[Supplied information — start]
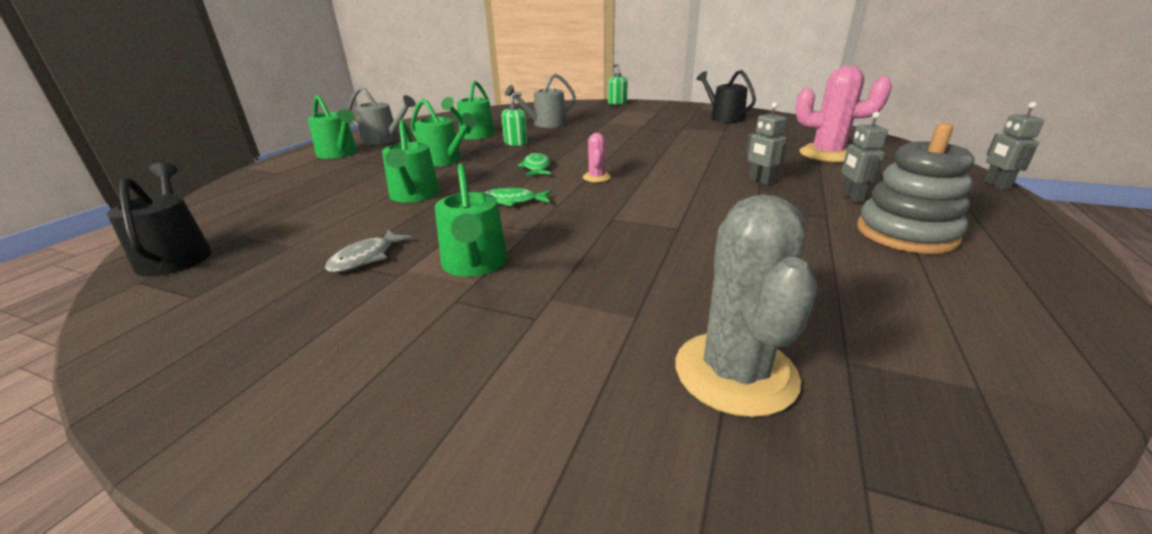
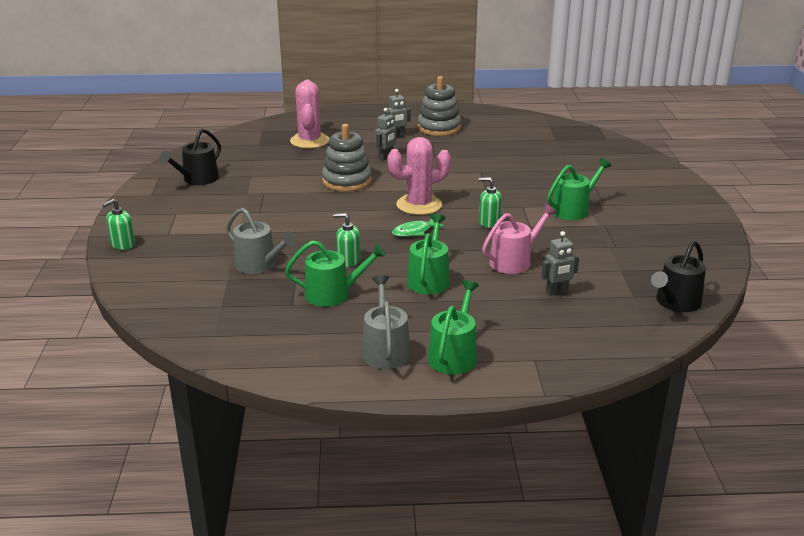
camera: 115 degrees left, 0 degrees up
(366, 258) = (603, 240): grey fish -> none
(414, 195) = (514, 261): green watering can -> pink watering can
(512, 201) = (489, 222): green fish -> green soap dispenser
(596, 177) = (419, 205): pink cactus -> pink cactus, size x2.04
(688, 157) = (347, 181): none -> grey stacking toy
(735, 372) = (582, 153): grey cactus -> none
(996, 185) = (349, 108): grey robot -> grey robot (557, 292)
[Supplied information — finish]
[Supplied information — start]
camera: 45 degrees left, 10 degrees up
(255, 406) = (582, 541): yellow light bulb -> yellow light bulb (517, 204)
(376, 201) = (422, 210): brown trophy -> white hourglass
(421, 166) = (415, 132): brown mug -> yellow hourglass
[Supplied information — finish]
Your task.
State how many lines of the material above contain the word "cactus". Say nothing else.

Reply to the task.
2